◆ **Records**:

"""

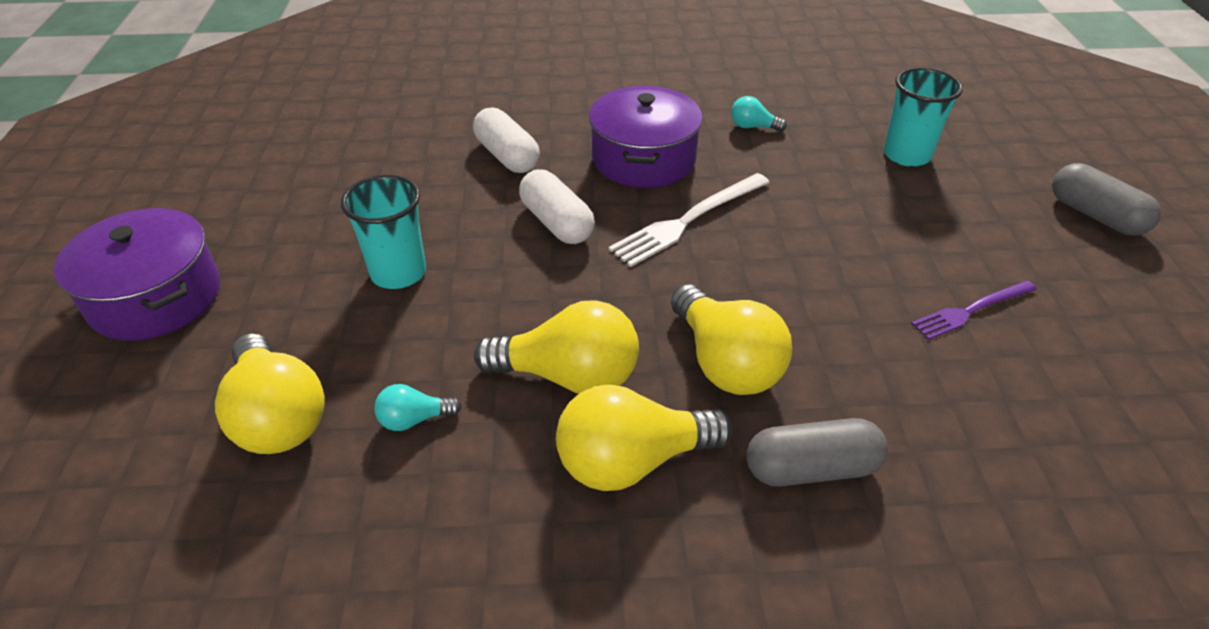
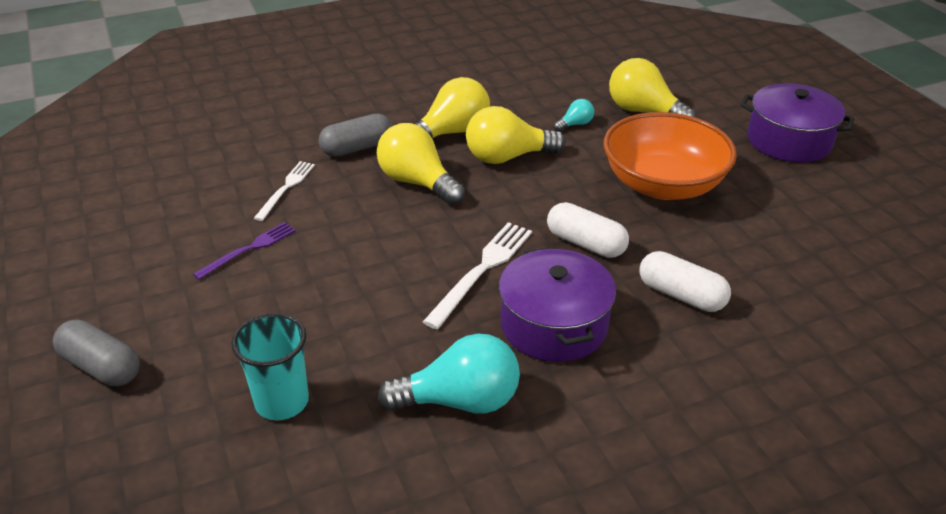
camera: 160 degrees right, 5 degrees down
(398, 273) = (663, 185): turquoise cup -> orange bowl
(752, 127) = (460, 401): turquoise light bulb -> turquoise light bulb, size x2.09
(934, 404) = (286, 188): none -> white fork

"""
"""

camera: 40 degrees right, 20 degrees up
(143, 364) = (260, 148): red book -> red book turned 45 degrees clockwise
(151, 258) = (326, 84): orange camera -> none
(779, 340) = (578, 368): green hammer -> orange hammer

"""

◆ **Task to complete**:
Could you reproduce, exactly, every line above from the line with "camera: 160 degrees right, 5 degrees down" to the line with "(934, 404) = (286, 188): none -> white fork", and no other line? Both ends count.

◆ **Response to this task**:
camera: 160 degrees right, 5 degrees down
(398, 273) = (663, 185): turquoise cup -> orange bowl
(752, 127) = (460, 401): turquoise light bulb -> turquoise light bulb, size x2.09
(934, 404) = (286, 188): none -> white fork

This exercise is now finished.